Please say how many lines in the records contain the word "purple", giving only the number.

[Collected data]
^^^^^^^^^^^^^^^^

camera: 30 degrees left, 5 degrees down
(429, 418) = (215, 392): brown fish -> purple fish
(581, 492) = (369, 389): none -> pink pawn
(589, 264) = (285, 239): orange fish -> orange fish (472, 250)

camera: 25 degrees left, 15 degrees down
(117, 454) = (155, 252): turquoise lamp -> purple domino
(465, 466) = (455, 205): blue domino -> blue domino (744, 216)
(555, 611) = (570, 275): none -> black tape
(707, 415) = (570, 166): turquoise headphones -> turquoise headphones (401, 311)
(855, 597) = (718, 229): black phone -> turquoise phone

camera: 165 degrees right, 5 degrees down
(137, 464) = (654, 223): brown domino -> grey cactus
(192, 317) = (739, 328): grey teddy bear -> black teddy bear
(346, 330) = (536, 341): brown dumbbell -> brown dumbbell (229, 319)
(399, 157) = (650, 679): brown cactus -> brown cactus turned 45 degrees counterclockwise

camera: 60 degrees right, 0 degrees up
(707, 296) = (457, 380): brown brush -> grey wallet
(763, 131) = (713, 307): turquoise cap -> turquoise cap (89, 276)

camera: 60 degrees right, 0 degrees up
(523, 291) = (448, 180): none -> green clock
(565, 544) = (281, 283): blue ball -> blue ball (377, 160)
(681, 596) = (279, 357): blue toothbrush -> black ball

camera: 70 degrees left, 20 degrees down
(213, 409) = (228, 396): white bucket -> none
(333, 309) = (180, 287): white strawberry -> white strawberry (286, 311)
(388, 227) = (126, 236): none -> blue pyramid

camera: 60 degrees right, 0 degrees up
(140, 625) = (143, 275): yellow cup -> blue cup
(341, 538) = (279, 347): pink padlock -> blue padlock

^^^^^^^^^^^^^^^^

[REPLY TO THE TASK]
2